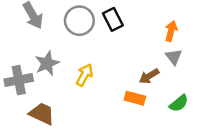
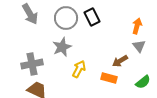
gray star: (47, 63) -> (62, 47), moved
yellow arrow: (85, 75) -> (79, 69), moved
gray cross: (19, 80) -> (32, 64), moved

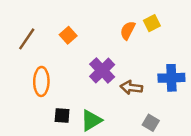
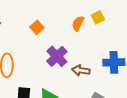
orange square: (68, 35) -> (37, 27), moved

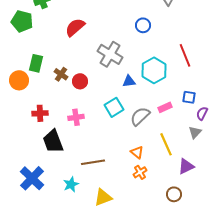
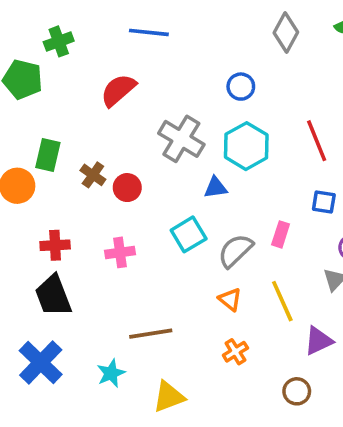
cyan hexagon: (154, 70) -> (246, 146), moved
blue square: (189, 97) -> (324, 202), moved
pink rectangle: (165, 107) -> (281, 234), turned -48
black trapezoid: (53, 141) -> (53, 296), moved
orange triangle: (137, 152) -> (230, 299), moved

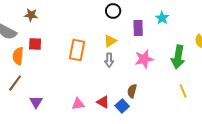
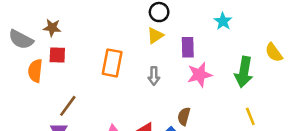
brown star: (31, 15) -> (52, 28), moved
purple rectangle: (138, 28) -> (188, 47), moved
yellow triangle: (110, 41) -> (155, 36), moved
brown line: (15, 83) -> (68, 106), moved

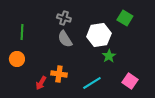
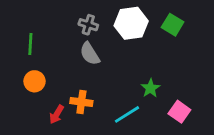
white hexagon: (99, 35) -> (131, 23), moved
green star: (109, 56) -> (150, 88), moved
orange circle: (17, 59) -> (35, 81), moved

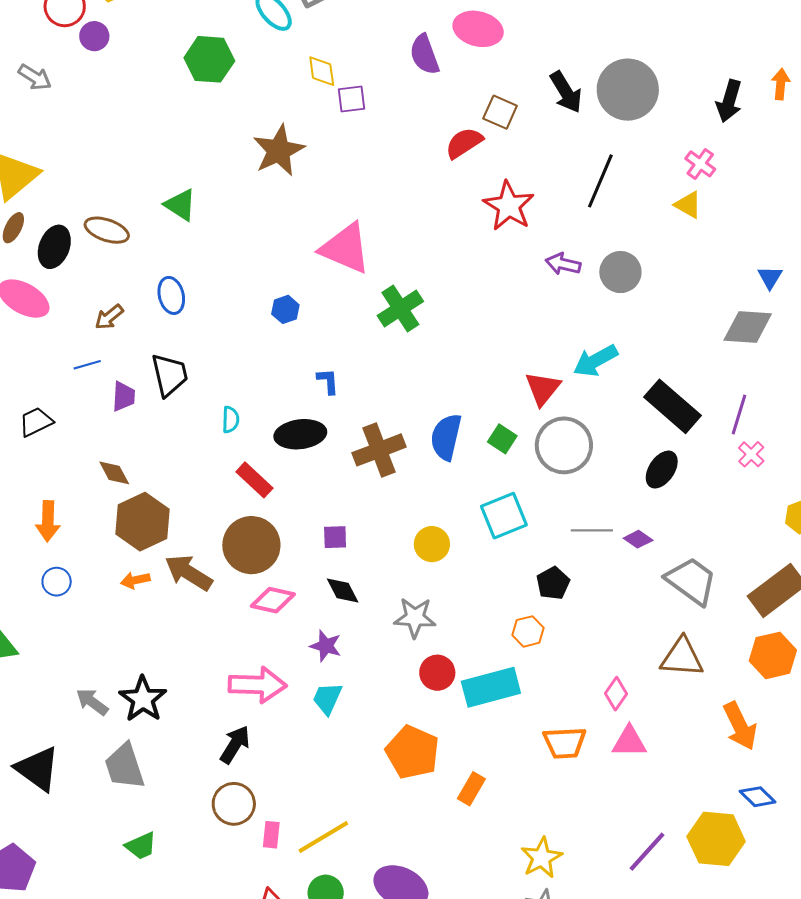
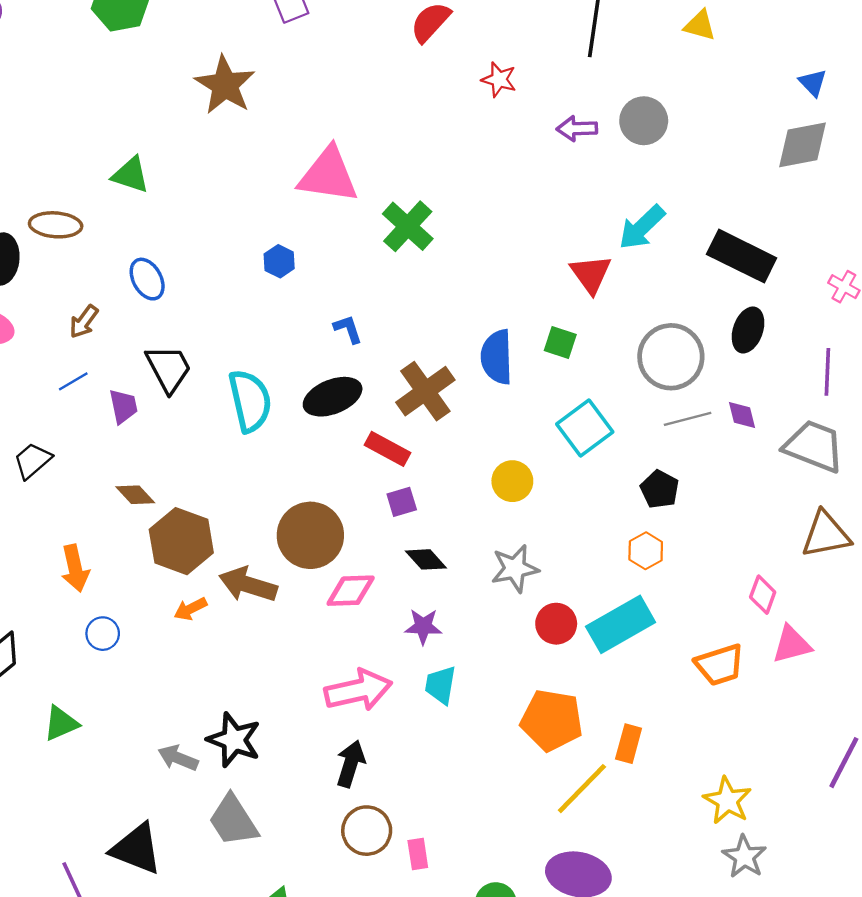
red star: (509, 206) -> (499, 80), size x0.6
purple line: (739, 415) -> (827, 372), moved
cyan semicircle: (231, 420) -> (250, 401), size x2.0
gray circle: (564, 445) -> (671, 357), moved
red rectangle: (254, 480) -> (388, 449), moved
purple diamond: (638, 539) -> (742, 415), turned 56
yellow line: (323, 837) -> (582, 789), moved

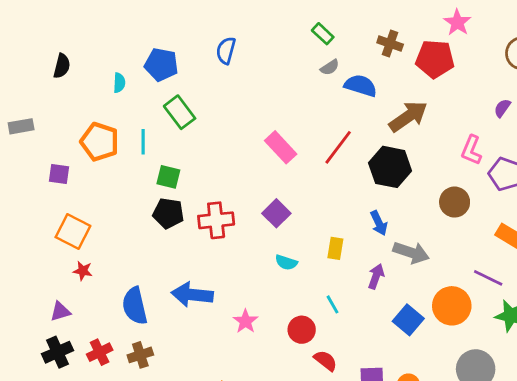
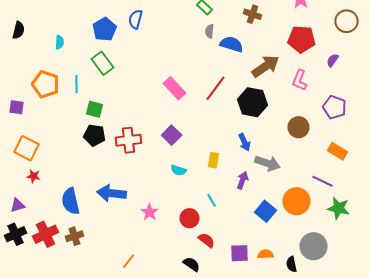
red pentagon: (435, 59) -> (302, 39), moved
blue pentagon: (161, 65) -> (104, 29), moved, turned 30
gray semicircle: (330, 67) -> (210, 31), turned 128
pink L-shape: (471, 150) -> (300, 80), moved
red cross: (100, 352) -> (46, 234), size x1.4

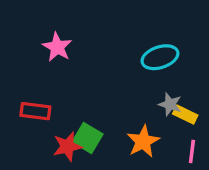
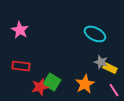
pink star: (57, 47) -> (20, 30), moved
cyan ellipse: (160, 57) -> (95, 34), turned 45
pink line: (192, 152) -> (114, 90), turned -40

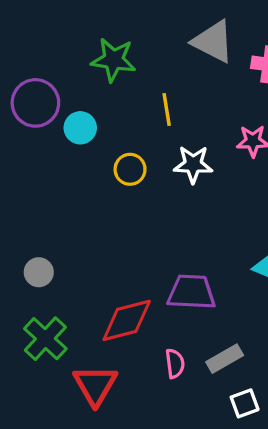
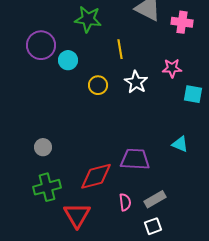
white star: (193, 164) -> (136, 82), turned 30
green cross: (45, 339) -> (47, 187), turned 32
white square: (245, 403) -> (153, 226), moved

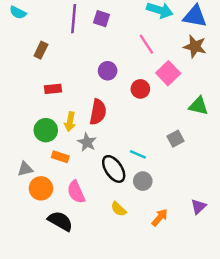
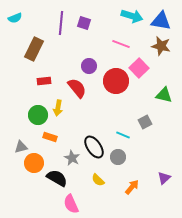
cyan semicircle: (18, 13) -> (15, 18), turned -48
pink line: (146, 44) -> (121, 44), turned -36
brown rectangle: (41, 50) -> (34, 49), size x1.6
red circle: (140, 89) -> (116, 81), size x1.6
red semicircle: (98, 112) -> (77, 88), moved, turned -50
gray star: (87, 142) -> (72, 158), moved
cyan line: (138, 154) -> (123, 135), moved
pink semicircle: (76, 192) -> (71, 204), moved
black semicircle: (60, 221) -> (57, 178), moved

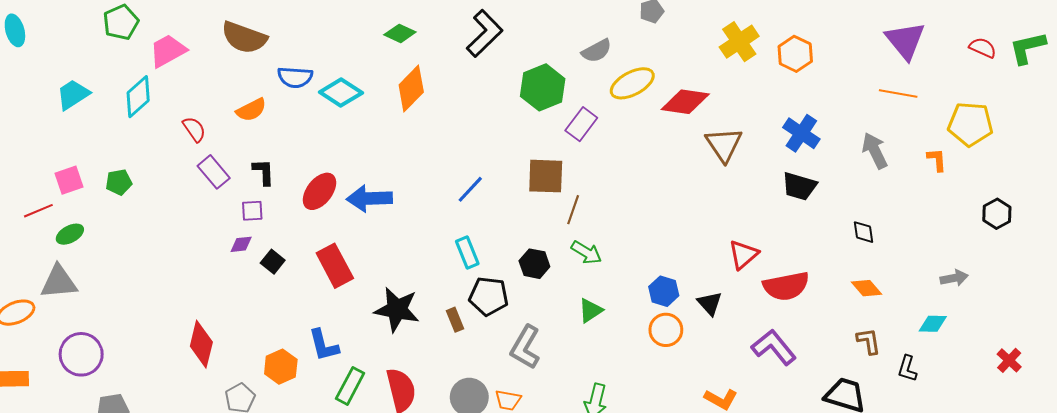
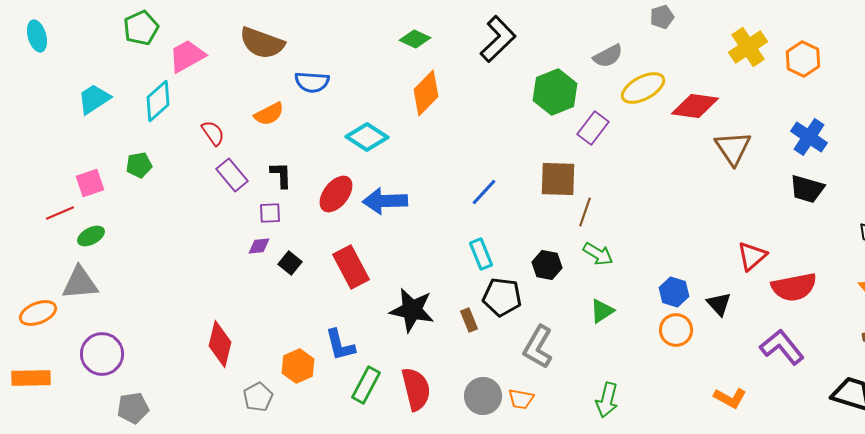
cyan diamond: (341, 93) -> (367, 137), moved
green pentagon: (119, 182) -> (139, 165), moved

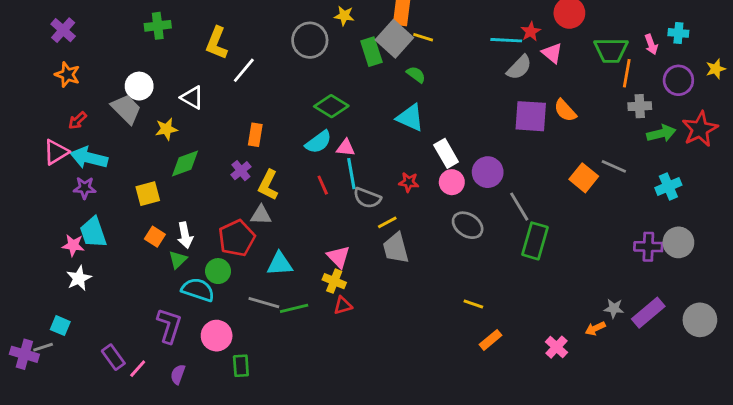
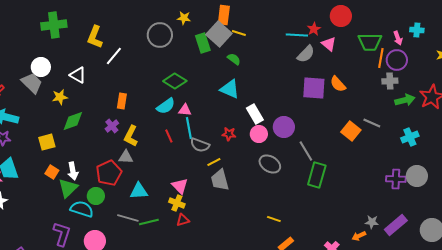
green cross: (158, 26) -> (54, 25), size x1.4
purple circle: (678, 80) -> (397, 60), moved
green triangle: (178, 260) -> (68, 188), size x1.5

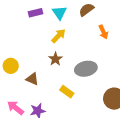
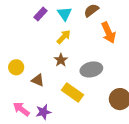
purple rectangle: (35, 13) -> (40, 14), turned -32
orange arrow: (103, 32) -> (109, 33), size x1.5
yellow rectangle: (67, 92) -> (73, 92), size x1.5

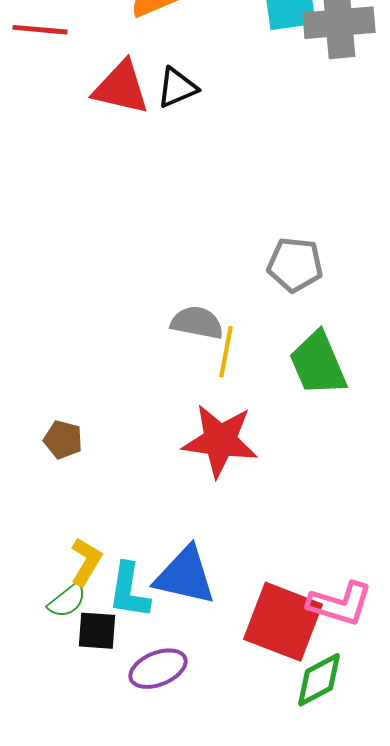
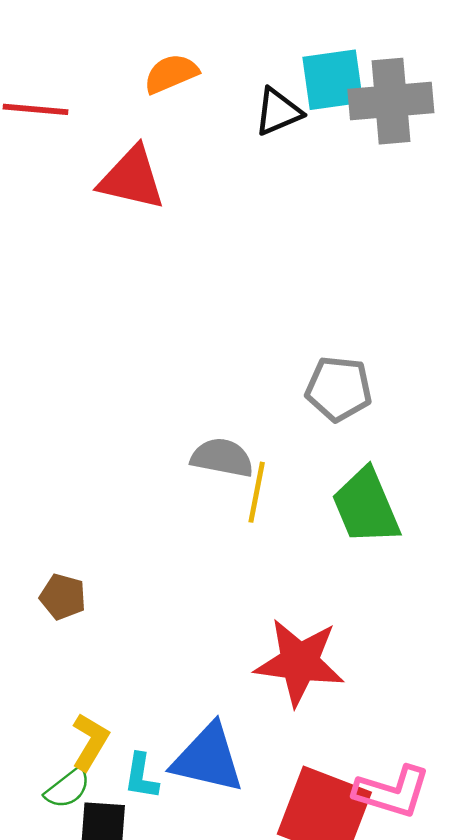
black triangle: (177, 88) -> (278, 112), moved
red star: (220, 441) -> (299, 662), moved
cyan L-shape: (129, 591) -> (141, 776), size x0.7

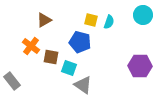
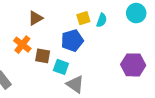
yellow square: (91, 20) -> (83, 18), turned -32
blue pentagon: (80, 42) -> (72, 41), turned -30

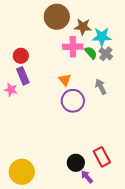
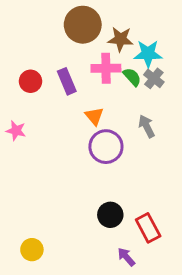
purple rectangle: (23, 76) -> (67, 81), moved
black circle: (76, 163) -> (110, 215), moved
yellow circle: (22, 172) -> (32, 250), size x0.6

ABOUT THIS TASK: Give only the number of lines in the listing above that include the string "rectangle".

RESPONSE BOX: 7